**Data records**
=== Section Start ===
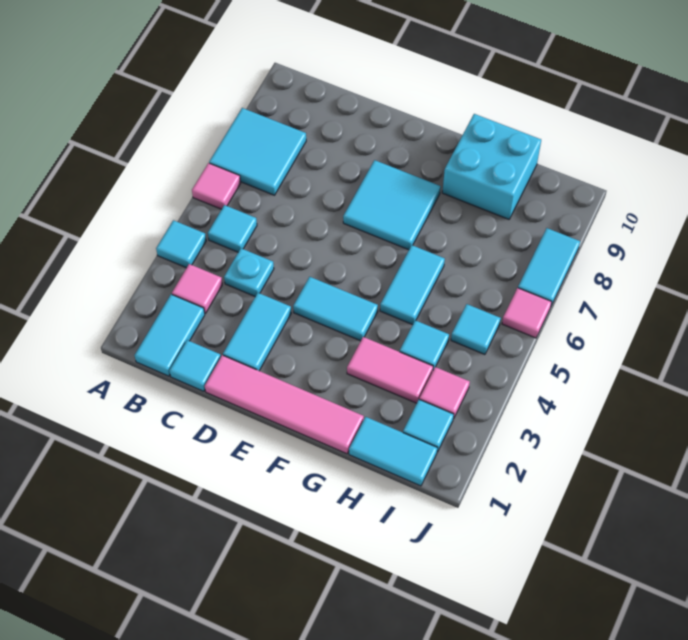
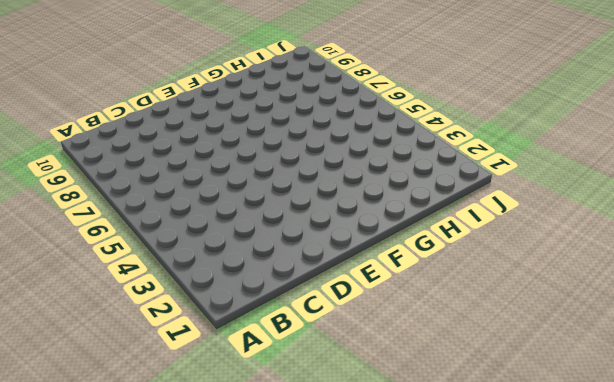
none -> cyan 1x1 tile [156,220,206,268]
none -> pink 1x1 tile [192,163,241,209]
none -> cyan 2x2 tile [209,108,306,195]

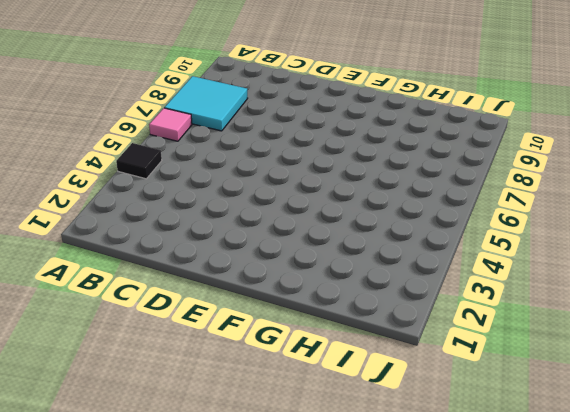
black 1x1 tile [116,143,162,179] -> cyan 1x1 tile [156,220,206,268]
none -> cyan 1x2 tile [135,294,205,376]
none -> pink 1x1 tile [172,264,222,314]
none -> cyan 1x1 tile [208,205,257,252]

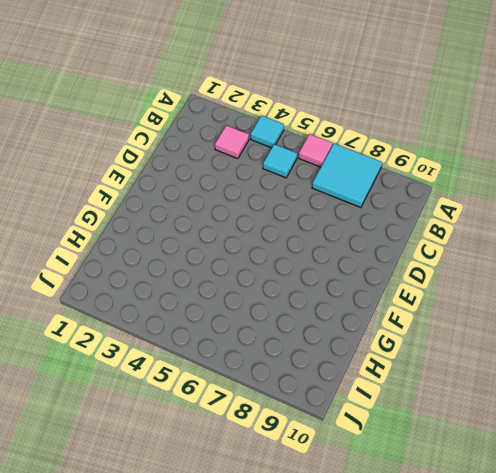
none -> cyan 1x2 tile [135,294,205,376]
none -> cyan 1x1 tile [169,340,221,391]
none -> cyan 1x1 plate [224,248,274,296]

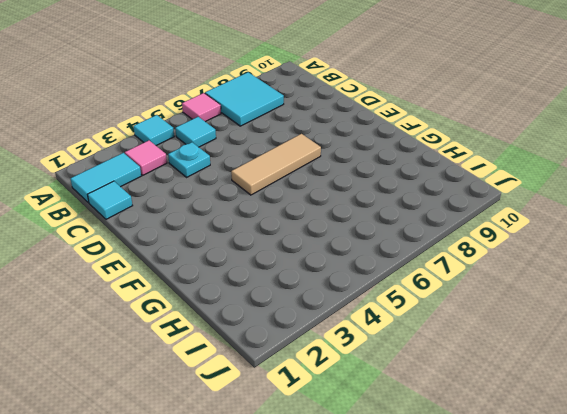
tan 1x3 tile [231,134,321,195] -> cyan 2x2 tile [343,160,441,250]
none -> pink 1x4 tile [205,355,364,454]
none -> cyan 1x2 tile [223,293,291,371]
none -> cyan 1x2 tile [293,277,378,341]

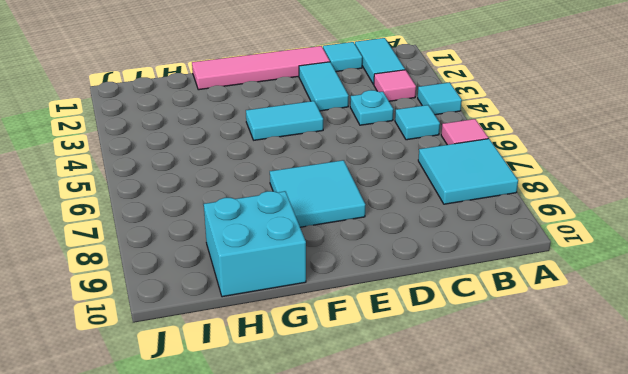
none -> pink 1x2 tile [347,337,433,403]
none -> cyan 1x2 tile [380,245,445,325]
none -> cyan 1x2 tile [349,417,437,486]

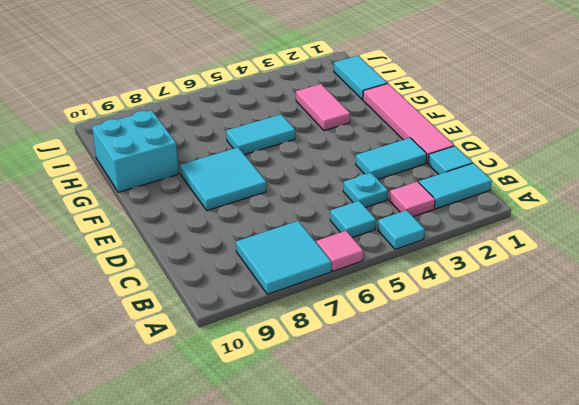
none -> cyan 1x2 tile [293,277,378,341]
none -> cyan 1x1 tile [400,320,449,370]
none -> cyan 1x1 tile [403,400,454,452]

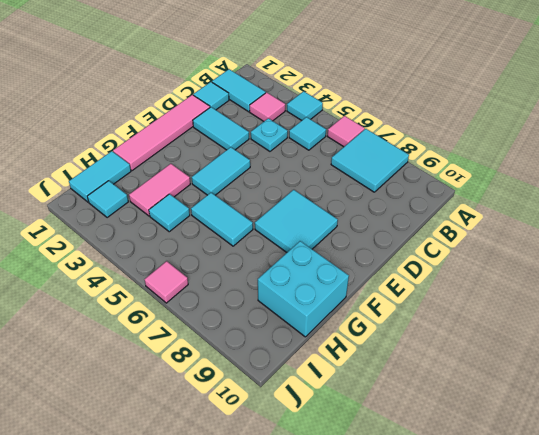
none -> pink 1x1 tile [419,367,470,419]
none -> cyan 1x1 tile [451,304,501,355]
none -> cyan 1x2 tile [518,228,580,305]

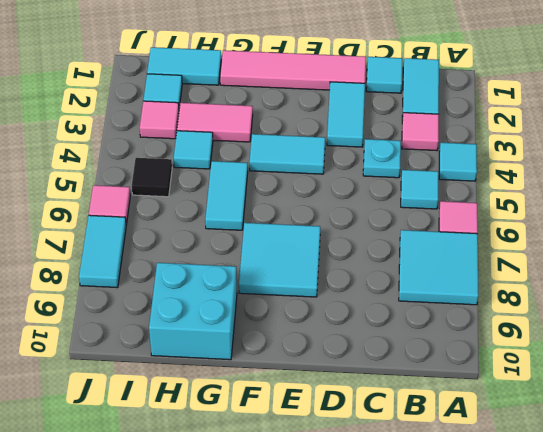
black 1x1 tile [132,158,172,197] -> cyan 1x1 tile [451,304,501,355]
=== Section End ===
**Your objective**
Each line, from the beginning of the listing to the line bearing "none -> cyan 1x1 tile [208,205,257,252]" inclusive, should be copied exactly; the pictures stay out.

**Output of the exercise**
none -> cyan 1x1 tile [156,220,206,268]
none -> pink 1x1 tile [192,163,241,209]
none -> cyan 2x2 tile [209,108,306,195]

black 1x1 tile [116,143,162,179] -> cyan 1x1 tile [156,220,206,268]
none -> cyan 1x2 tile [135,294,205,376]
none -> pink 1x1 tile [172,264,222,314]
none -> cyan 1x1 tile [208,205,257,252]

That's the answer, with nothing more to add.